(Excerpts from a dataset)
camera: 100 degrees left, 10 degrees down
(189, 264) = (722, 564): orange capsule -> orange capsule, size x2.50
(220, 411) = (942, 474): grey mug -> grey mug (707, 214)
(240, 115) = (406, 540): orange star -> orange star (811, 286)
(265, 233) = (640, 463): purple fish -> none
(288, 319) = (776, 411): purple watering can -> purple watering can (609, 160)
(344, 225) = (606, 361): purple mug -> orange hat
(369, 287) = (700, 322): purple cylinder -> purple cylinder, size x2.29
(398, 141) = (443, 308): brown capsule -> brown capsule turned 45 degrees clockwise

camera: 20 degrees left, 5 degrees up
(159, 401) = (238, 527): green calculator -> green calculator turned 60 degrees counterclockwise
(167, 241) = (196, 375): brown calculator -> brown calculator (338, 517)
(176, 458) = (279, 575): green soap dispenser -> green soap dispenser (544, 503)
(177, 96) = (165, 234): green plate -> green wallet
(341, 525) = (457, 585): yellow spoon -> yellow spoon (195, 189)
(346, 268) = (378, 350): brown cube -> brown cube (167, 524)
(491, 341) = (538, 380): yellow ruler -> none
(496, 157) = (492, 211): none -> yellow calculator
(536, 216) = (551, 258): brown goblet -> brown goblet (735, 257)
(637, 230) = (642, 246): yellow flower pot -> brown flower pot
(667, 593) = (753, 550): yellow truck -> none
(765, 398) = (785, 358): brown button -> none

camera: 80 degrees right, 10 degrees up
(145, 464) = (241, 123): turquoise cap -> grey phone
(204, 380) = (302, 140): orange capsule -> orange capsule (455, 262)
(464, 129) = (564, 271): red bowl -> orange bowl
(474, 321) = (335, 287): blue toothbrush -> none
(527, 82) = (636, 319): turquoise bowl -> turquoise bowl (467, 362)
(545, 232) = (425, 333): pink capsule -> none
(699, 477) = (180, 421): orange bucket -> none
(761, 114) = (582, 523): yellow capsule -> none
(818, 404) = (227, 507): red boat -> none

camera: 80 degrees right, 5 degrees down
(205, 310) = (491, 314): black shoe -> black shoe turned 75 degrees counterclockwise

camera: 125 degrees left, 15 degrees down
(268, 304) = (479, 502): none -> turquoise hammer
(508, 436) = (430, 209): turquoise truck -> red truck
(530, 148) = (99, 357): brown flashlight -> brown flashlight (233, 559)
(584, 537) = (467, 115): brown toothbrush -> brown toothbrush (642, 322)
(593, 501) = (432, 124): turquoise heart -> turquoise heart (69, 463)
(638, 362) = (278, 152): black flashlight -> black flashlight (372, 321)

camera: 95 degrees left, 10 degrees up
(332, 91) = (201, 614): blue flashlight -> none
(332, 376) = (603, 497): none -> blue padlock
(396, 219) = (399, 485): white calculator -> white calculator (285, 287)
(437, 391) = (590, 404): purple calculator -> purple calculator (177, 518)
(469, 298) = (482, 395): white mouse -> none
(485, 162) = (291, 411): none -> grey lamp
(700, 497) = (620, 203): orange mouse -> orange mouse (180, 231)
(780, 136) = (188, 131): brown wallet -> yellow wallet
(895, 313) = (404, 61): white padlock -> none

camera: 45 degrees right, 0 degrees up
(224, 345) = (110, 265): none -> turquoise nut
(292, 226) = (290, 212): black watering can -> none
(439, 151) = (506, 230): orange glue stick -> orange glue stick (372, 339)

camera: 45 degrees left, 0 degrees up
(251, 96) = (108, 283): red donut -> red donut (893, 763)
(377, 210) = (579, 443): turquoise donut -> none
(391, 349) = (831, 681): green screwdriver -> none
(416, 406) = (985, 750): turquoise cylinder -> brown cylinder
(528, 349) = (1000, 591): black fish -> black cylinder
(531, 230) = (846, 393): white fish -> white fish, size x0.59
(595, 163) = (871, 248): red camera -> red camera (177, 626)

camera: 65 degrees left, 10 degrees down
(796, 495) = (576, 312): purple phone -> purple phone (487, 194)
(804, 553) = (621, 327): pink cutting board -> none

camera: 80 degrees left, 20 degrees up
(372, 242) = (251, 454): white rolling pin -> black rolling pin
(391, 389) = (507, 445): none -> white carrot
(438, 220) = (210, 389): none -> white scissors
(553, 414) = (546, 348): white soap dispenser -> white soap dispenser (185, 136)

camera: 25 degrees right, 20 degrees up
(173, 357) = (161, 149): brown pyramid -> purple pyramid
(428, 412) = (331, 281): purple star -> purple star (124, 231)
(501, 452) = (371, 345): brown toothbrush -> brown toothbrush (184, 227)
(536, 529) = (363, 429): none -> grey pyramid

▶ [WHAT YOU NEED TO DO]:
Looking at the data above, return every line from the one with "(700, 497) = (620, 203): orange" down to the one with "(292, 226) = (290, 212): black", exactly and inclusively.

▶ [EXPECTED OUTPUT]:
(700, 497) = (620, 203): orange mouse -> orange mouse (180, 231)
(780, 136) = (188, 131): brown wallet -> yellow wallet
(895, 313) = (404, 61): white padlock -> none

camera: 45 degrees right, 0 degrees up
(224, 345) = (110, 265): none -> turquoise nut
(292, 226) = (290, 212): black watering can -> none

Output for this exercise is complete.